▶ **Work required**
Line by line, please look for the word "RESET" in the following records, then copy each line you find it in.

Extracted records
= = = = =
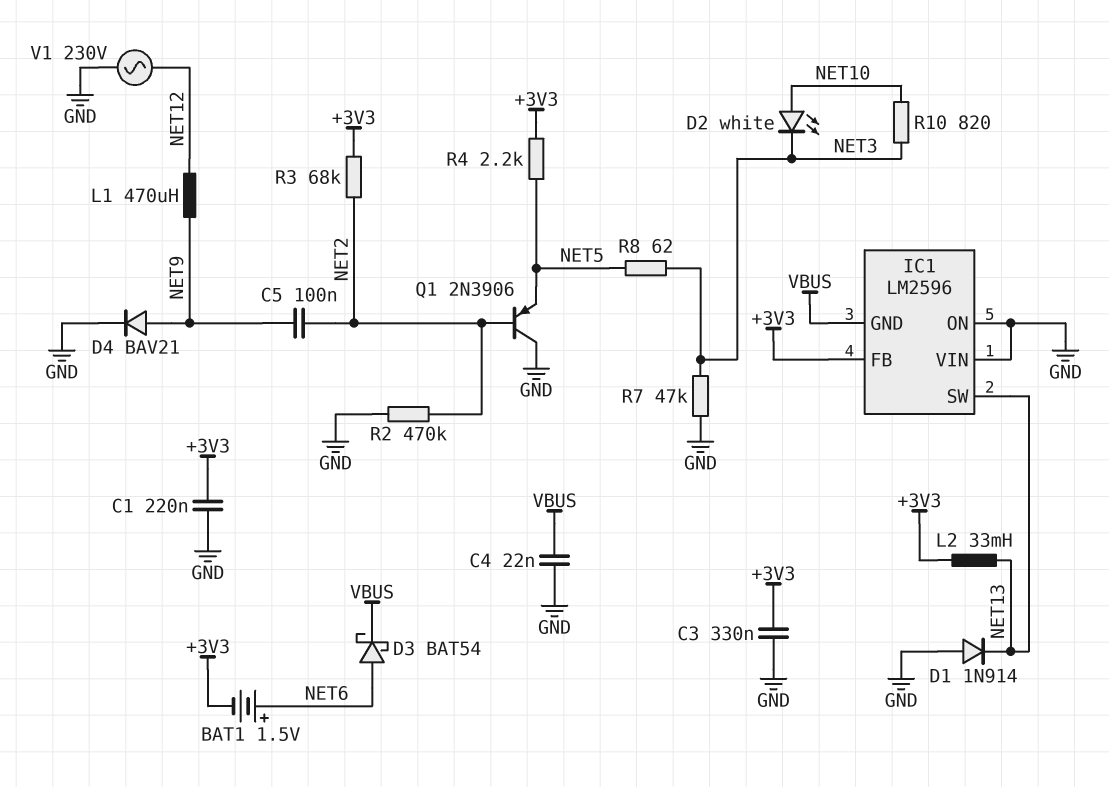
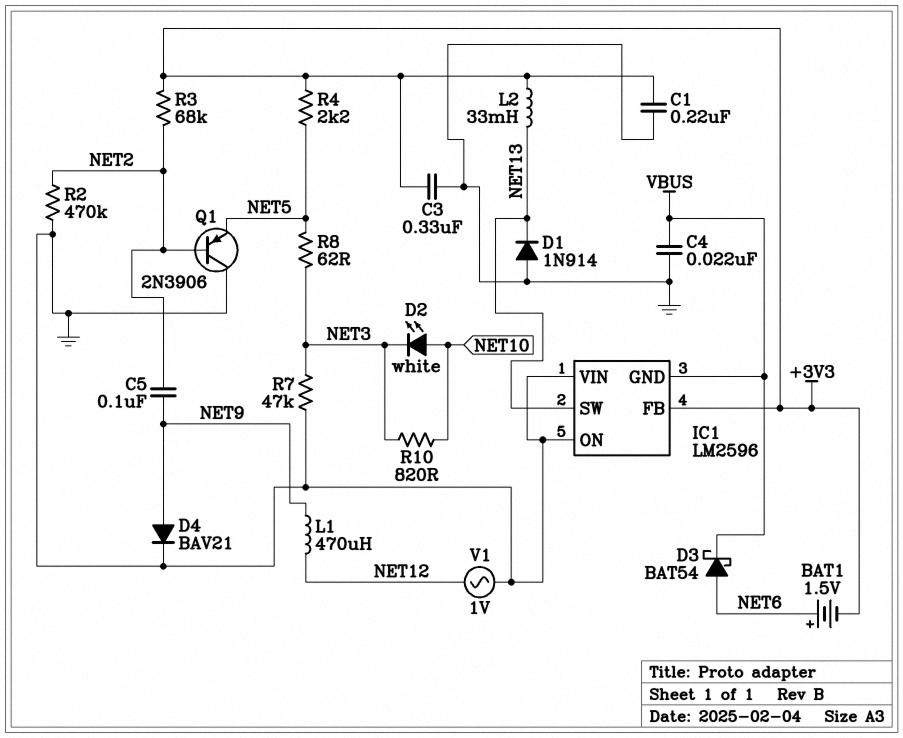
V1: AC 230V (GND, NET12) -> AC 1V (GND, NET12)

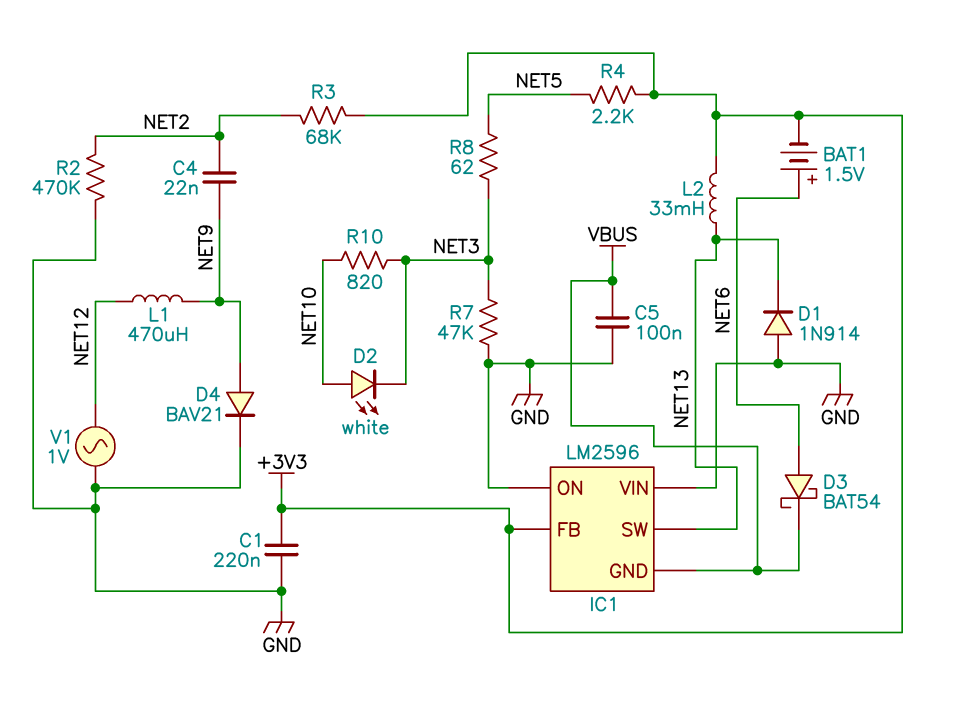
C3: 330nF (+3V3, GND) -> none
C4: 22nF (GND, VBUS) -> 22nF (NET2, NET9)
C5: 100nF (NET2, NET9) -> 100nF (GND, VBUS)
Q1: PNP 2N3906 (B NET2, C GND, E NET5) -> none

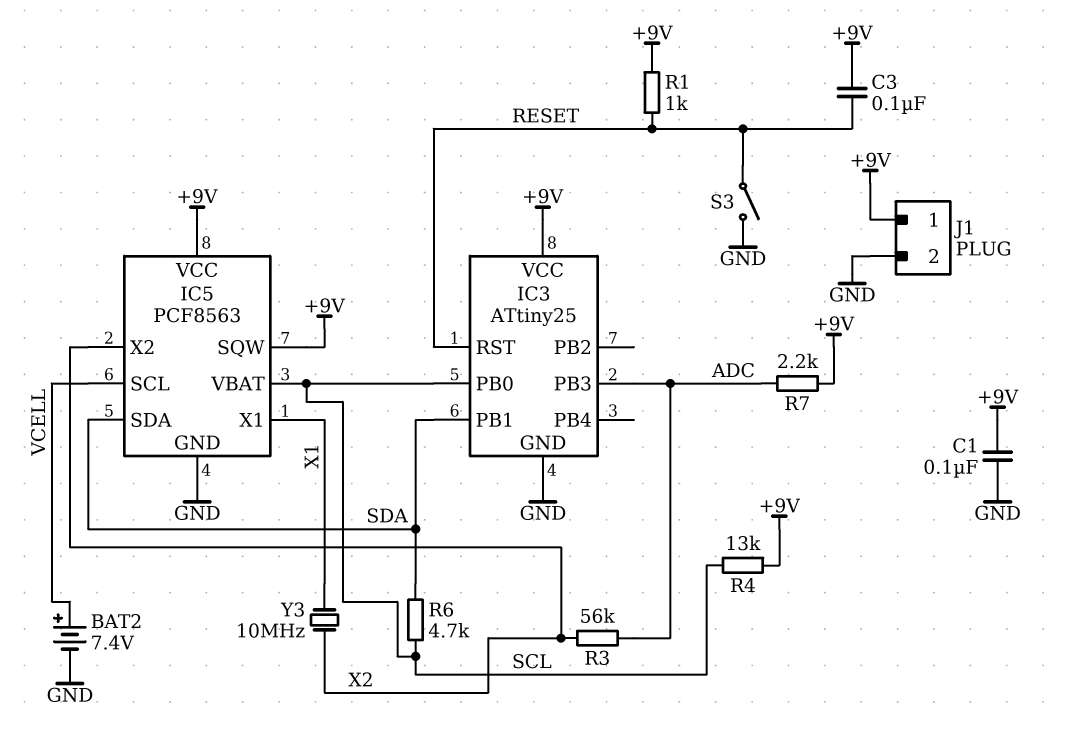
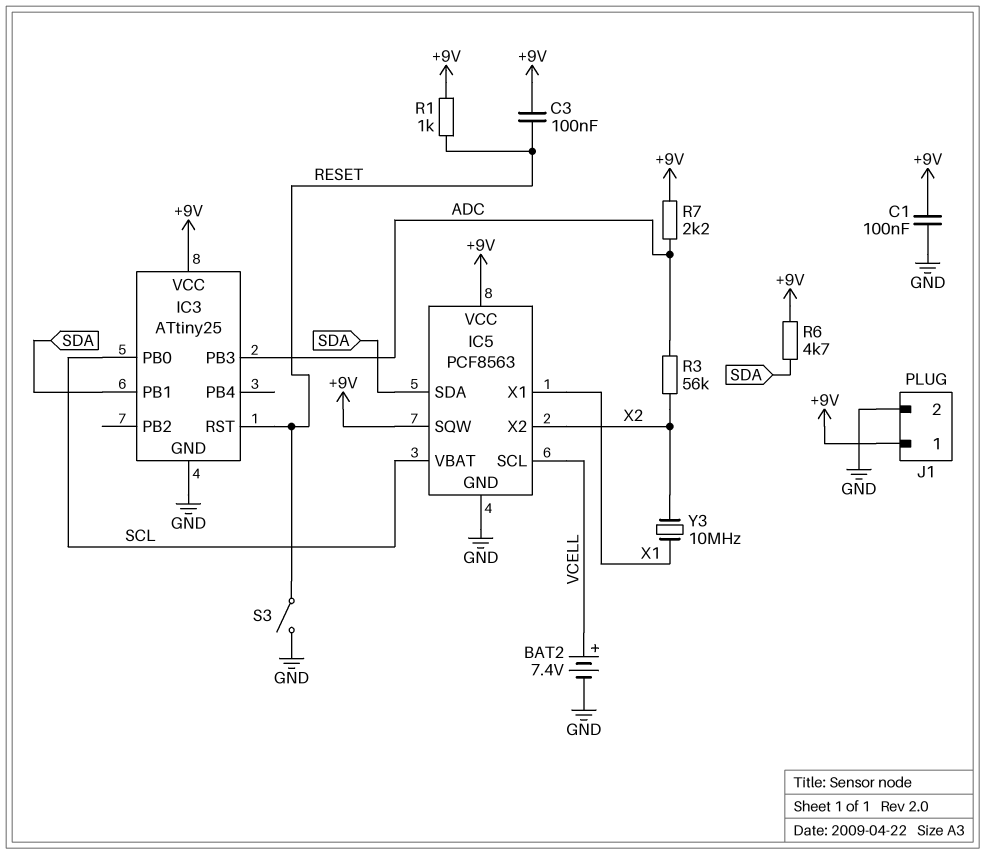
R4: 13k (+9V, SCL) -> none
R6: 4.7k (SCL, SDA) -> 4.7k (+9V, SDA)

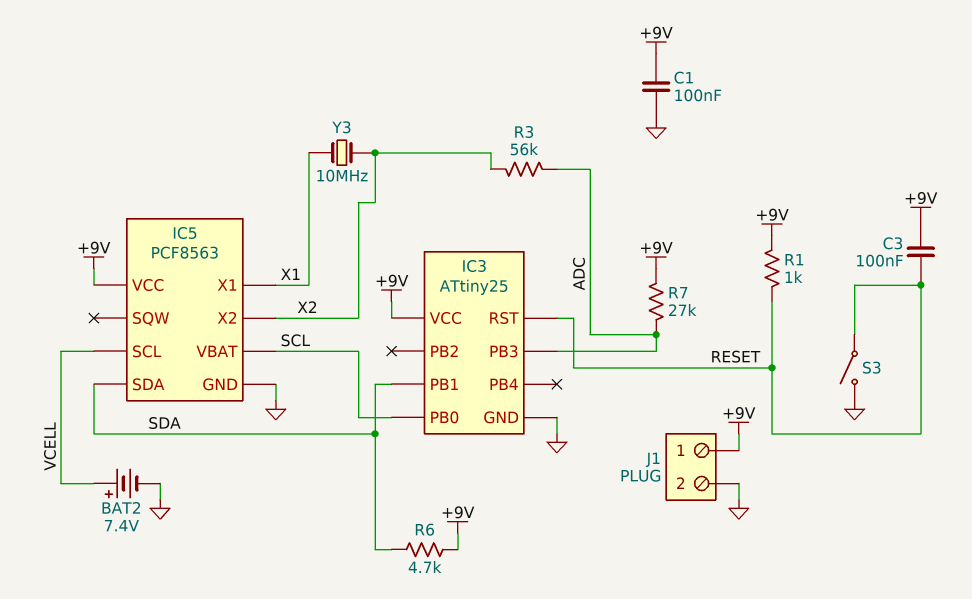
IC5 pin SQW: +9V -> none
R7: 2.2k (+9V, ADC) -> 27k (+9V, ADC)

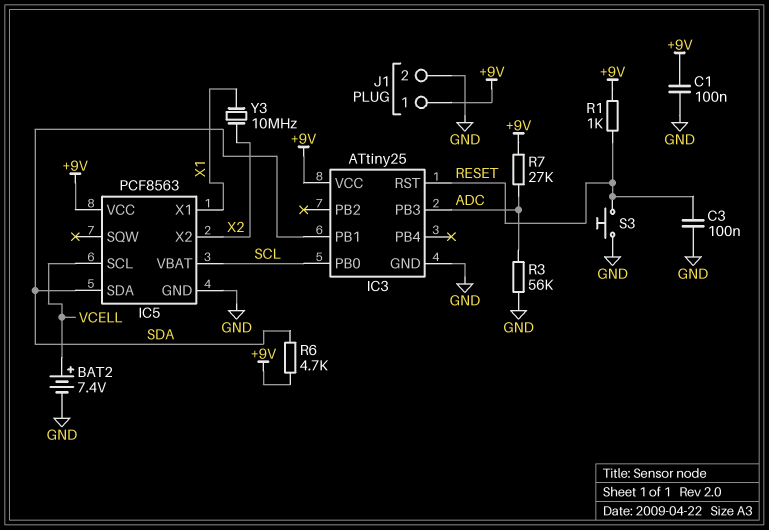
C3: 100nF (+9V, RESET) -> 100nF (GND, RESET)
R3: 56k (ADC, X2) -> 56k (ADC, GND)
S3: switch (GND, RESET) -> button (GND, RESET)

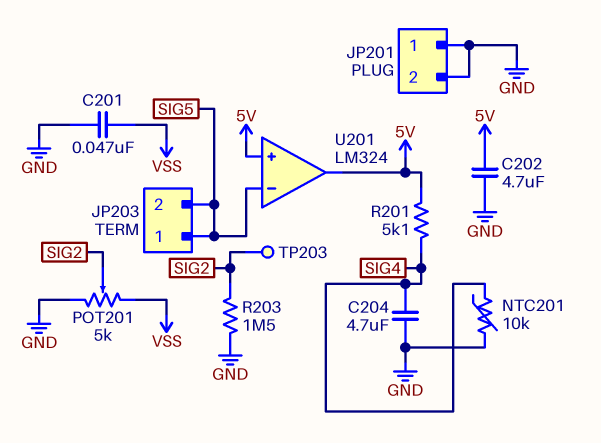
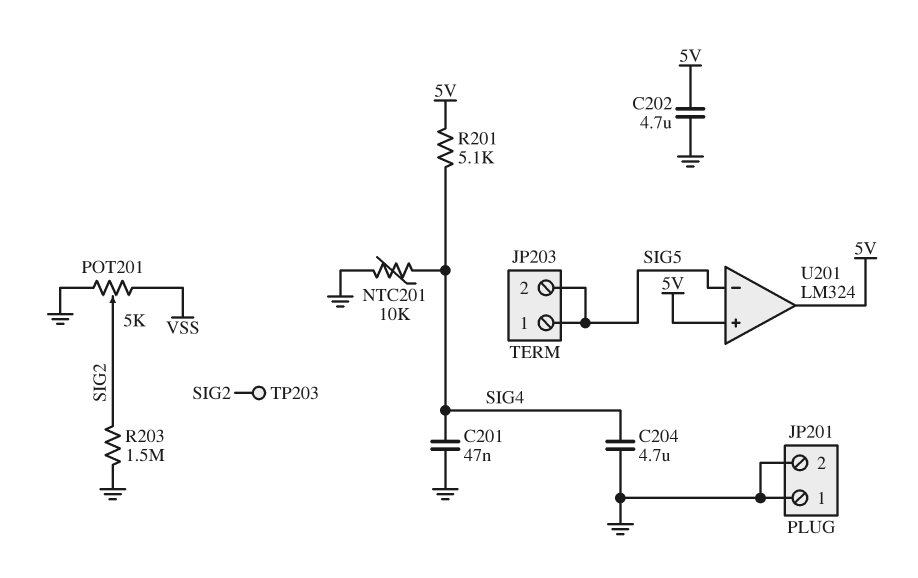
C201: 47nF (GND, VSS) -> 47nF (GND, SIG4)

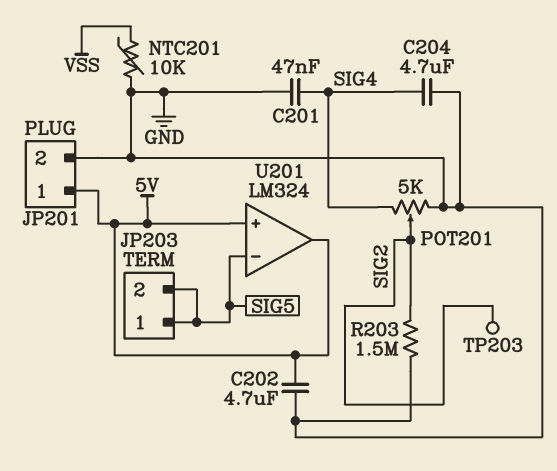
JP201 pin 1: GND -> 5V
NTC201: 10k (GND, SIG4) -> 10k (GND, VSS)
POT201: 5k (GND, VSS, wiper SIG2) -> 5k (GND, SIG4, wiper SIG2)
R201: 5.1k (5V, SIG4) -> none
= = = = =
▶ **Answer to the exercise**
C3: 100nF (+9V, RESET) -> 100nF (GND, RESET)
S3: switch (GND, RESET) -> button (GND, RESET)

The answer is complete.